- **GIVEN EXERCISE**:
Display every line of the data below that contains the string "kern". Case counts.

-*-*-

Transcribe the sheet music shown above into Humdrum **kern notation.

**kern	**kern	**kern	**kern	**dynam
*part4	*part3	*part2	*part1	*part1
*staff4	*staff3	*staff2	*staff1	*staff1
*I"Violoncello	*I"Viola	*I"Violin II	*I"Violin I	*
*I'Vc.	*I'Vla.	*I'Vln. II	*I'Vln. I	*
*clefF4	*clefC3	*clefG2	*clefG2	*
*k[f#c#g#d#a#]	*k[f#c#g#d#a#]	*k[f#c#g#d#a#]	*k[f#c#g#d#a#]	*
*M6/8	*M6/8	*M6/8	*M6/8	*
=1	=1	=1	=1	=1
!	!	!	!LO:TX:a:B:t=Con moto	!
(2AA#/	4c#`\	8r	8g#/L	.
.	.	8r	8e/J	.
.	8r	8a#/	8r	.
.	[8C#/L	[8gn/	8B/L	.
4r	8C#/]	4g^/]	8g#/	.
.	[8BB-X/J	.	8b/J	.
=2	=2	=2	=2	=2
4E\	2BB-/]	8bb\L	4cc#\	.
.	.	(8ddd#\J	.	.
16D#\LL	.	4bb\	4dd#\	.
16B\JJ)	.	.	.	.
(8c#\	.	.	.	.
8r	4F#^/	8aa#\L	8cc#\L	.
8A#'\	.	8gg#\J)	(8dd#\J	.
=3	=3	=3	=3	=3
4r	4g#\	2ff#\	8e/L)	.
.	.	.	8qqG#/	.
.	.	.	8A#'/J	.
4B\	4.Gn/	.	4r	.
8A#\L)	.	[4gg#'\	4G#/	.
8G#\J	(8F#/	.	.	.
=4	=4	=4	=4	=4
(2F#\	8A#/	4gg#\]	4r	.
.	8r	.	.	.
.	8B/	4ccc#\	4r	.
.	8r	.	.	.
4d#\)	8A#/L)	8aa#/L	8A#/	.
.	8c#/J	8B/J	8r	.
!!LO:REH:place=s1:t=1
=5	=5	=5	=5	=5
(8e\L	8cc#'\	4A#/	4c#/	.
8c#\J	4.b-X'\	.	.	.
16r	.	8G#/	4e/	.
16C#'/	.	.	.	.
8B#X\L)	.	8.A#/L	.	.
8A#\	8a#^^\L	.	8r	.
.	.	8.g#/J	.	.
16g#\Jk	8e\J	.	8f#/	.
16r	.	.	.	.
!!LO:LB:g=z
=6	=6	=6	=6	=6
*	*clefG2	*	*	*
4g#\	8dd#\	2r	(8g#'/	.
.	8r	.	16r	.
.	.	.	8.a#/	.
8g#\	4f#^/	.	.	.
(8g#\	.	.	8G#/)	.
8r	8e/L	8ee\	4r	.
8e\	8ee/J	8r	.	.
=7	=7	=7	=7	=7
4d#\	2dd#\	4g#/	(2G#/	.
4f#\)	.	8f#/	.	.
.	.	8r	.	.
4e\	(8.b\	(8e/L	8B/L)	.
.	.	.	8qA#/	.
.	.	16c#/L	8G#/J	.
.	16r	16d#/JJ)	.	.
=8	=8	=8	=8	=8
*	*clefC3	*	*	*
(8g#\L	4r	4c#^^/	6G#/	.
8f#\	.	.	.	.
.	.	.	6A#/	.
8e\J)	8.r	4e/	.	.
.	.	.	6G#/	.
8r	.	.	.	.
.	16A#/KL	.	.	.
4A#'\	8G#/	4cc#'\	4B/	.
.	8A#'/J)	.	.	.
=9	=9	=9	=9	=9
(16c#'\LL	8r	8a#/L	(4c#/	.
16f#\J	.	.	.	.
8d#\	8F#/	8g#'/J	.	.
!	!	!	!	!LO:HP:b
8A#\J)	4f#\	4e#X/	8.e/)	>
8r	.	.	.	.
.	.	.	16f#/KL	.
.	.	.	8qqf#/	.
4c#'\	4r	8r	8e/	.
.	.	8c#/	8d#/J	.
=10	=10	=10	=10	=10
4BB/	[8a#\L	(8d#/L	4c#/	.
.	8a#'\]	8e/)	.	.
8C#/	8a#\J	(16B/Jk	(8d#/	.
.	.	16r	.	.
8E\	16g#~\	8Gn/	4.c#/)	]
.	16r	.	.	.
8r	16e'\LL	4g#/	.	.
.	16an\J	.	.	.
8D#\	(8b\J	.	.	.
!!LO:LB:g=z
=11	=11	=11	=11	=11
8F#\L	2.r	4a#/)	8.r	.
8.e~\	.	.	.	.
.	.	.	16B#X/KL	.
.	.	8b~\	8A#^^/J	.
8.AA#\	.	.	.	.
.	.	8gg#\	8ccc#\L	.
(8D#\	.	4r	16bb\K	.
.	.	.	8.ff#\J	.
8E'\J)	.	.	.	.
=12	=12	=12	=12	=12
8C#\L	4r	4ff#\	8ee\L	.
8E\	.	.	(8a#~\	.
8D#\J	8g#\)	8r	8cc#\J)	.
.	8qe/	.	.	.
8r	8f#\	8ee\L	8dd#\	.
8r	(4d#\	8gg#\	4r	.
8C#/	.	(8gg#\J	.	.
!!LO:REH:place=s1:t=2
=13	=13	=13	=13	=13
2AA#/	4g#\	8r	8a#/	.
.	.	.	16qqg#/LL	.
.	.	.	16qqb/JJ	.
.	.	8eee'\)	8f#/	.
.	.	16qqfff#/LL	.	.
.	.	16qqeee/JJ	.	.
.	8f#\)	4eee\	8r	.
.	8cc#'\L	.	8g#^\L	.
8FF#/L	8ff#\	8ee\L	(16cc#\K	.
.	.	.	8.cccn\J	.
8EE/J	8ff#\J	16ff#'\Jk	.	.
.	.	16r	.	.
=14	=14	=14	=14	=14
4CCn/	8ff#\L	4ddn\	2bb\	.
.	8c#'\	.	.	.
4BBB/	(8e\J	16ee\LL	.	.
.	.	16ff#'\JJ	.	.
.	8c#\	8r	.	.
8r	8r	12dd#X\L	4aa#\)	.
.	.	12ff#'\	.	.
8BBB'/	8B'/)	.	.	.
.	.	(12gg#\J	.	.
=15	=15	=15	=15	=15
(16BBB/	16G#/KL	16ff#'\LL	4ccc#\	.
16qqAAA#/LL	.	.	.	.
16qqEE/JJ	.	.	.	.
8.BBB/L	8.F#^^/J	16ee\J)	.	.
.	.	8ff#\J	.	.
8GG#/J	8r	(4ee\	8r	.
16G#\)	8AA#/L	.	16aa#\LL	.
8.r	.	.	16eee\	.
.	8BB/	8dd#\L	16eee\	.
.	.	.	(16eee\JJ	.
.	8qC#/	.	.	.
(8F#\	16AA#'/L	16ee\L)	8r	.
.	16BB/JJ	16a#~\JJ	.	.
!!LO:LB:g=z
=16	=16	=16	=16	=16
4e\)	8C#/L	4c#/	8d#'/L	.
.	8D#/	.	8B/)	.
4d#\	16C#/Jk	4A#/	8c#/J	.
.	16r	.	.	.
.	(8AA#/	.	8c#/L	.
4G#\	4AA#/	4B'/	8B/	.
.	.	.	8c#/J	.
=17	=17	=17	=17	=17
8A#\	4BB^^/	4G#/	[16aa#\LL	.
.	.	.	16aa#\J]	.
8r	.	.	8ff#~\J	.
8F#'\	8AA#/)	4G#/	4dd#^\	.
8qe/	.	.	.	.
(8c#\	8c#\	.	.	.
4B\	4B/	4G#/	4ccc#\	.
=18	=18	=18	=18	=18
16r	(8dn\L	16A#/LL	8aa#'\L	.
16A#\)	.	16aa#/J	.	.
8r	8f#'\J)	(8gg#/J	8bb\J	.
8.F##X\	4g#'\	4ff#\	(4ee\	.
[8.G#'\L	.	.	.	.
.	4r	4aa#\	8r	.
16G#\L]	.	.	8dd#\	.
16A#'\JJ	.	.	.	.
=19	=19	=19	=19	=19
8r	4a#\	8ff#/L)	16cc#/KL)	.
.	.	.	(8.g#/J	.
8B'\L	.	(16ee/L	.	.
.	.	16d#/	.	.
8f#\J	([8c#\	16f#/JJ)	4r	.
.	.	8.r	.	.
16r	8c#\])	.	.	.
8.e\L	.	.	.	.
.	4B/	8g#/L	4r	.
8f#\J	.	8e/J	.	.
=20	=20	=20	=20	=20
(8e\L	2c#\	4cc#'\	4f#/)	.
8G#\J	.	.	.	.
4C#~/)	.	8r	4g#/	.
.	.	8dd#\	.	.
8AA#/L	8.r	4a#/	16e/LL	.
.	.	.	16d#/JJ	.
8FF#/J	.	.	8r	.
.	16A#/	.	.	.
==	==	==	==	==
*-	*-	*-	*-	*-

-*-*-

- **RESULT FOR THIS TASK**:
Transcribe the sheet music shown above into Humdrum **kern notation.
**kern	**kern	**kern	**kern	**dynam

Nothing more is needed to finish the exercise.